Object correspondence data
##############################
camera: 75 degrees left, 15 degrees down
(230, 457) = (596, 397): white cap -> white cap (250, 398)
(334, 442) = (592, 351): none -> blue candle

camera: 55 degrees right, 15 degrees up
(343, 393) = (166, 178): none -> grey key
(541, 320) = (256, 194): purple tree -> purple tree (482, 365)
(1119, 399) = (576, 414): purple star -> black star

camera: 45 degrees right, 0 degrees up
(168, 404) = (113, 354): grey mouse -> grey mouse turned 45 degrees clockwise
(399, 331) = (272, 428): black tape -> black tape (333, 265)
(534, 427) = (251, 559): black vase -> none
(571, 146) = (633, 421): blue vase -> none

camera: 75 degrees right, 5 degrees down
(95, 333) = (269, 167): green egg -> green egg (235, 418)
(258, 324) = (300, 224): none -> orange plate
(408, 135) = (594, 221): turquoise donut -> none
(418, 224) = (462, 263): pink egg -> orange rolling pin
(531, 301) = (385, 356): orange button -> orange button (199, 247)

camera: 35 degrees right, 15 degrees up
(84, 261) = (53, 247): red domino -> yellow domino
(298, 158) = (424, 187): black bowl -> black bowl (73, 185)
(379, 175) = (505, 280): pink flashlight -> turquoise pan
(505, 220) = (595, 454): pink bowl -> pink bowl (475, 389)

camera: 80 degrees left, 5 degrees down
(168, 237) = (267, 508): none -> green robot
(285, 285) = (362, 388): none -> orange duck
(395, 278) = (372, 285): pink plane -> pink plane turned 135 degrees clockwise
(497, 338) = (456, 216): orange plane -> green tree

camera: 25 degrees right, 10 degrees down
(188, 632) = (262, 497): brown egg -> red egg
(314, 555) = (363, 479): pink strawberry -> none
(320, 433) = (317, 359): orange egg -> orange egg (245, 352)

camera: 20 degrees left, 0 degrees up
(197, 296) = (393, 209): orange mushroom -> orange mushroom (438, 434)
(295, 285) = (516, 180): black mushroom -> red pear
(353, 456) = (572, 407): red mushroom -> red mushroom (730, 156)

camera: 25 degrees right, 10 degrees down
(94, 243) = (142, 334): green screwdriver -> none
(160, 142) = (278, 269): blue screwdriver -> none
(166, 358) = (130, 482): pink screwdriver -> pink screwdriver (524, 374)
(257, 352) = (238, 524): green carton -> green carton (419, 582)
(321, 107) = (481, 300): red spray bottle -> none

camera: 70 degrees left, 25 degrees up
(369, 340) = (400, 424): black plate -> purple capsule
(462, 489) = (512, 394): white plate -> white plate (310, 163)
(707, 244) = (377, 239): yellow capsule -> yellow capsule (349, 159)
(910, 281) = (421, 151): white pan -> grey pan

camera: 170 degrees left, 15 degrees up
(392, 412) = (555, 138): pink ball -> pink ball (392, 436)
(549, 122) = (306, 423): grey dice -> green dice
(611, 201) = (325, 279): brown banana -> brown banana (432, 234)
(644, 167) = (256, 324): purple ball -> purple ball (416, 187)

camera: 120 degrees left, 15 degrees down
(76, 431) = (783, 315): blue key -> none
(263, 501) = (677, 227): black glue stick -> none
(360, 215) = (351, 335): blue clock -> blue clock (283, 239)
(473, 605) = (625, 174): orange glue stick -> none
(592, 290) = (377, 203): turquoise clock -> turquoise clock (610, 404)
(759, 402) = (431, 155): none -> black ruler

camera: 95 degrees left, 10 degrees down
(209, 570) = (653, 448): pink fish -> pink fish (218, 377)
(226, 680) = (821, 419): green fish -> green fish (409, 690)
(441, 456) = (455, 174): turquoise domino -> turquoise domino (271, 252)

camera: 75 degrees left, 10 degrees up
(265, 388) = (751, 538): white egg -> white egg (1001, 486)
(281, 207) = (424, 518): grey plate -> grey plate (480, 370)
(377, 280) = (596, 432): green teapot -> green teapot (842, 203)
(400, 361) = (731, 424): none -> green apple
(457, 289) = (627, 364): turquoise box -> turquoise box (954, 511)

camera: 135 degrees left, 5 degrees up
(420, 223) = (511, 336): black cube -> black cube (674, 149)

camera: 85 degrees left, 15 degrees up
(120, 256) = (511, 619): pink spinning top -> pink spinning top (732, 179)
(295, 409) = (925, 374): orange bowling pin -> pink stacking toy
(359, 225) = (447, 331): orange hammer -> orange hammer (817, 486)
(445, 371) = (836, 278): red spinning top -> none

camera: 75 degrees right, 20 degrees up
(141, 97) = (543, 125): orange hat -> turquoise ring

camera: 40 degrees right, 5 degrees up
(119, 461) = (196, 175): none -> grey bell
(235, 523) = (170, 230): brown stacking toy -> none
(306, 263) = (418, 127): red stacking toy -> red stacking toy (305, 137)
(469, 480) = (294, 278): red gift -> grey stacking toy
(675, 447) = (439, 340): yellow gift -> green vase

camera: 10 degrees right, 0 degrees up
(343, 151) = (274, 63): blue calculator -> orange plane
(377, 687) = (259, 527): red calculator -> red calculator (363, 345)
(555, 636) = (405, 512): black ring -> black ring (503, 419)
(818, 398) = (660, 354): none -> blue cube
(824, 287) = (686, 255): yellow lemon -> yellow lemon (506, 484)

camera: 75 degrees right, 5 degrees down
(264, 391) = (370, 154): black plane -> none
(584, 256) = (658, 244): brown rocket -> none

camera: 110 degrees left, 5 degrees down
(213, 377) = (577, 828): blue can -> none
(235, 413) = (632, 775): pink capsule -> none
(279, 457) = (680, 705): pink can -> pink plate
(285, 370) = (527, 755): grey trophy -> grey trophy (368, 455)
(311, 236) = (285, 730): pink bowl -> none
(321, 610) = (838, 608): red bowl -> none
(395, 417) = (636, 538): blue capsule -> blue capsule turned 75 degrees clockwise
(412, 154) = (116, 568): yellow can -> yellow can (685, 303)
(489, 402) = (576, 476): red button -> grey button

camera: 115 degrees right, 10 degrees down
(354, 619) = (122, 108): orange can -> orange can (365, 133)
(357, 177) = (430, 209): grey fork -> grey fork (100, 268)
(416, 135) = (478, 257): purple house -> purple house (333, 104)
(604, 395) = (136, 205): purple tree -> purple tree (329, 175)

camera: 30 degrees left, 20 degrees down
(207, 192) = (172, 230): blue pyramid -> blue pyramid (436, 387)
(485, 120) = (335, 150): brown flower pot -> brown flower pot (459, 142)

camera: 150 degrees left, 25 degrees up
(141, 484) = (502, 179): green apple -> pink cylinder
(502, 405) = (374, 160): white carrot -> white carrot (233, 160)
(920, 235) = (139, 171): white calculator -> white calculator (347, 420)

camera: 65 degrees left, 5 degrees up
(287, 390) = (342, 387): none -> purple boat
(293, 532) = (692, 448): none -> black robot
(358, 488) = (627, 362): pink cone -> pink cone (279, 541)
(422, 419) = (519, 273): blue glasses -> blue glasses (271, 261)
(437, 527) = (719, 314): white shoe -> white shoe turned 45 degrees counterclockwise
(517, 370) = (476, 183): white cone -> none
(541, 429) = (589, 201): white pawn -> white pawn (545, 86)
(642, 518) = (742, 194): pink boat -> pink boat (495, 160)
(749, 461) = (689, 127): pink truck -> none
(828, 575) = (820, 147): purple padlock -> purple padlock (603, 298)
##############################
WHAT IS NEEDED: Every line above with the word "robot" belongs in the answer, copied as written.

WRITTEN RESPONSE:
(168, 237) = (267, 508): none -> green robot
(293, 532) = (692, 448): none -> black robot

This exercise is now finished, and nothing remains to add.